TASK INSTRUCTIONS:
If a line in the data below contains "WHITE", copy it.

········

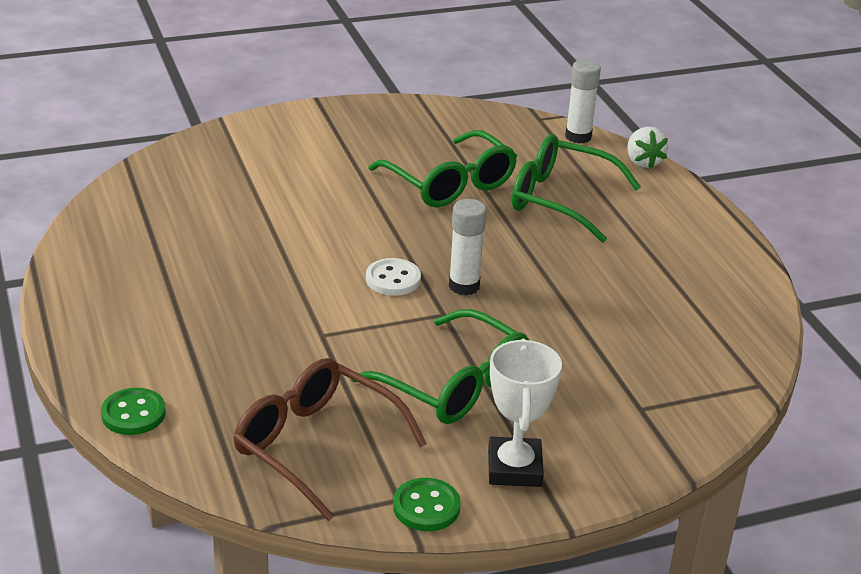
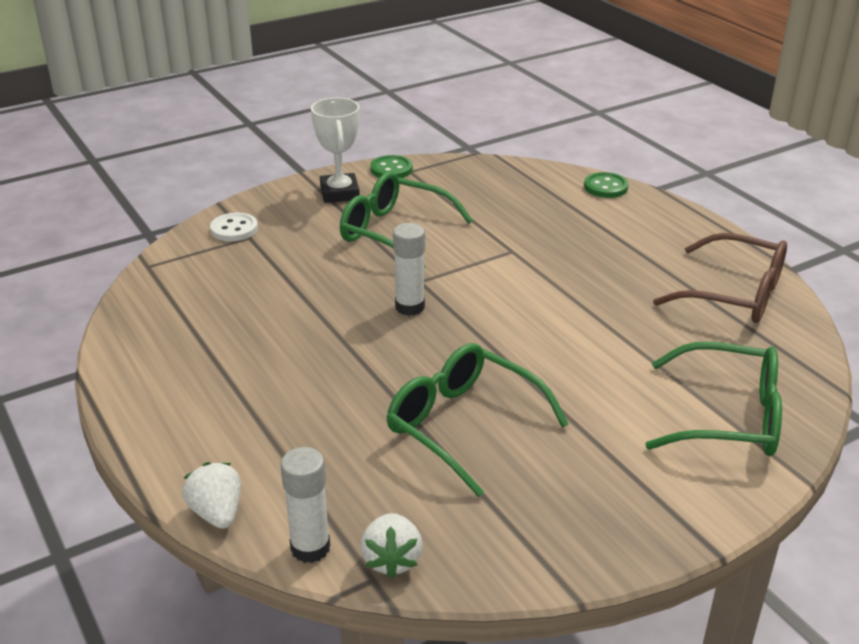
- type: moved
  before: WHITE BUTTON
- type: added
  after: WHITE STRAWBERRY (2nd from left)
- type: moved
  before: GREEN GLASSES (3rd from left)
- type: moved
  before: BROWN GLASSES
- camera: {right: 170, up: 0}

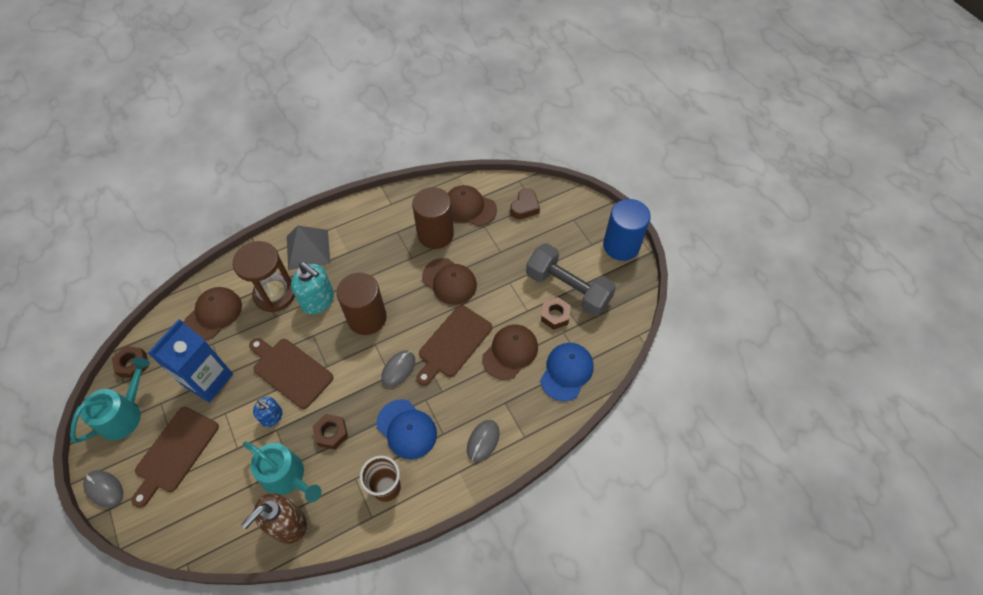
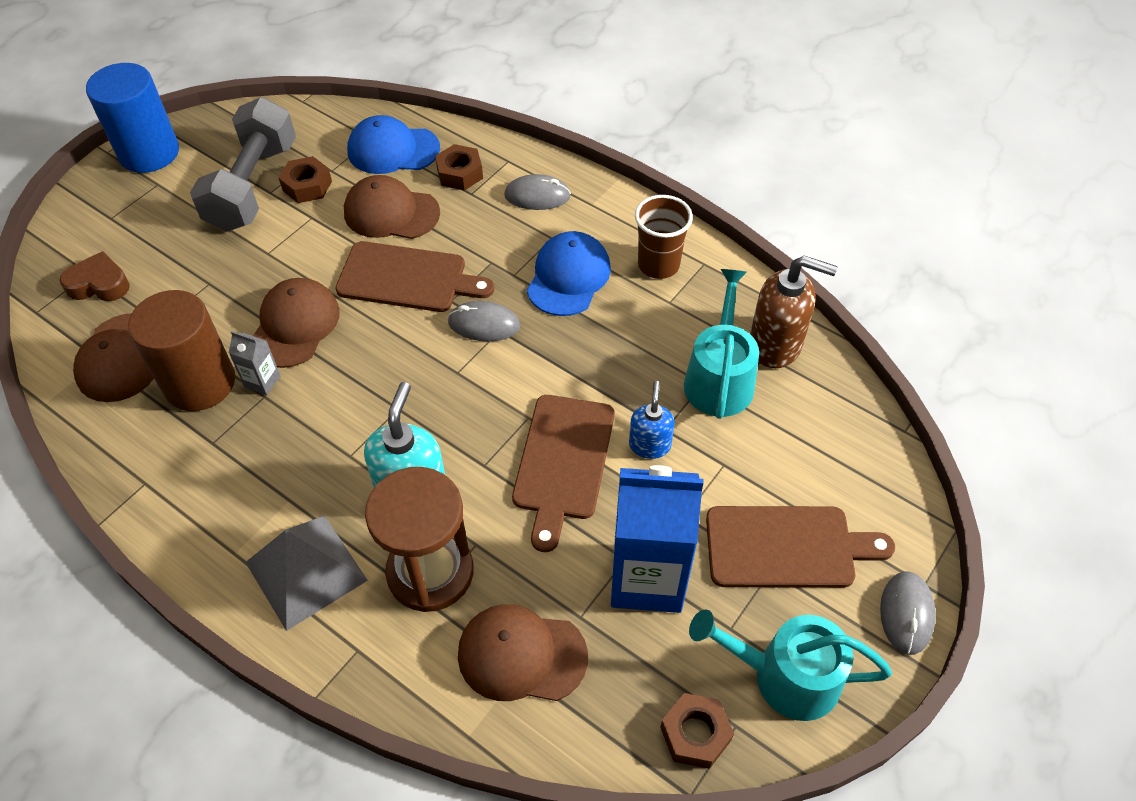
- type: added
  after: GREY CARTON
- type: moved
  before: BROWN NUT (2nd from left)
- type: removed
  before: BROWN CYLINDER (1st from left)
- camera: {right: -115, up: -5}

········

RESULT:
  before: WHITE BUTTON
  after: WHITE STRAWBERRY (2nd from left)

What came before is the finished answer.